AVAILABLE DATA:
###

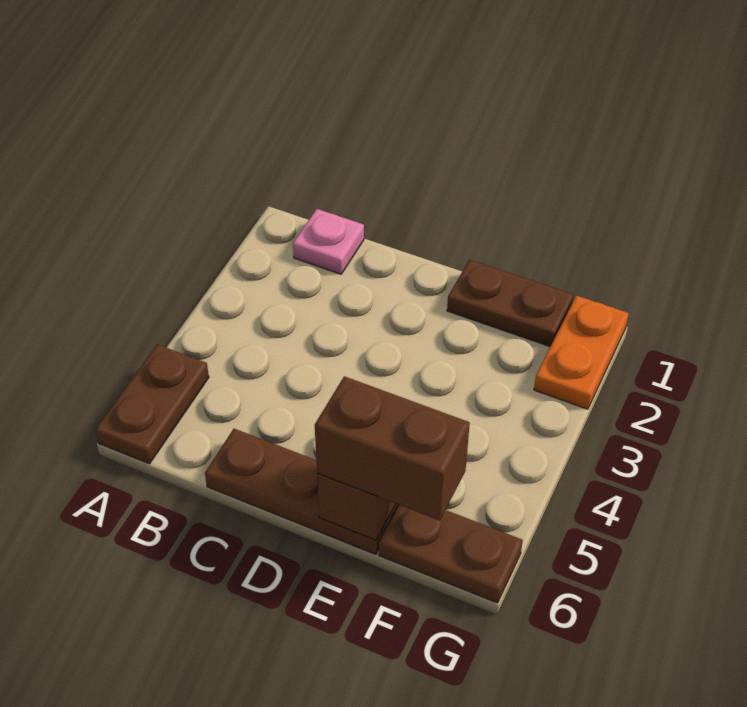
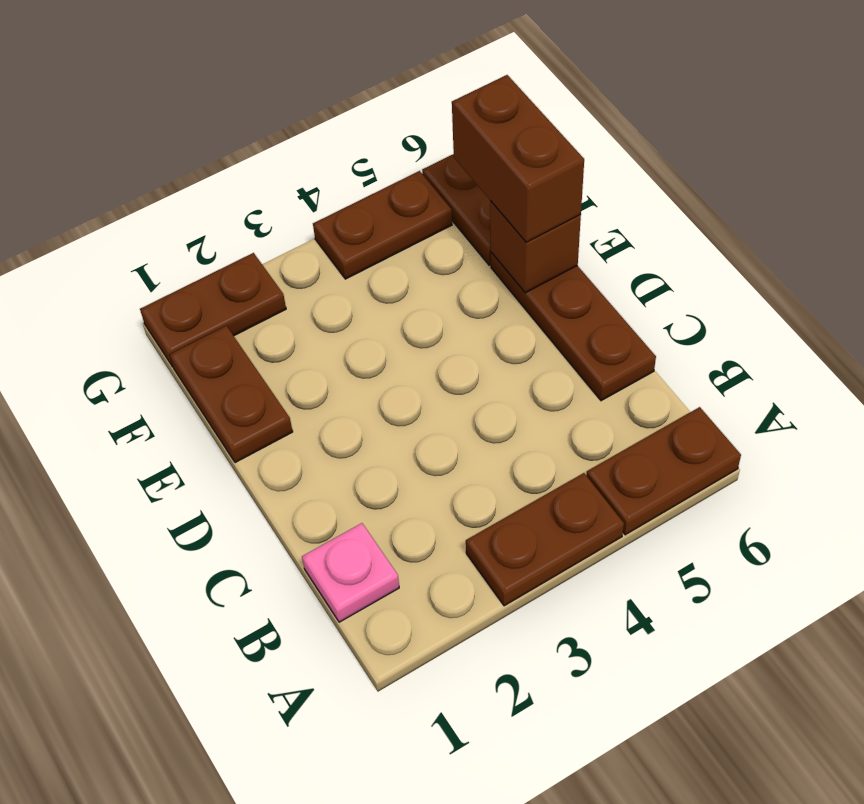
none -> brown plate A3:A4 level 1
orange plate G1:G2 level 1 -> brown plate G1:G2 level 1
none -> brown plate G4:G5 level 1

###

Show all lines in the preceding material that have "none" in them.

RESULT OF THIS EXERCISE:
none -> brown plate A3:A4 level 1
none -> brown plate G4:G5 level 1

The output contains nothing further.